_THE DATA_
* * * * *

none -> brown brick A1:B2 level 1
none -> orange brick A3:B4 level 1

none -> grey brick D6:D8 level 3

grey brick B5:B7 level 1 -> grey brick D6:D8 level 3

* * * * *

_TASK TO CARRY OUT_
All lines from the one with "none -> grey brick D6:D8 level 3" to the end of the material above should be copied exactly, both ends included, and nothing else.

_TASK RESULT_
none -> grey brick D6:D8 level 3

grey brick B5:B7 level 1 -> grey brick D6:D8 level 3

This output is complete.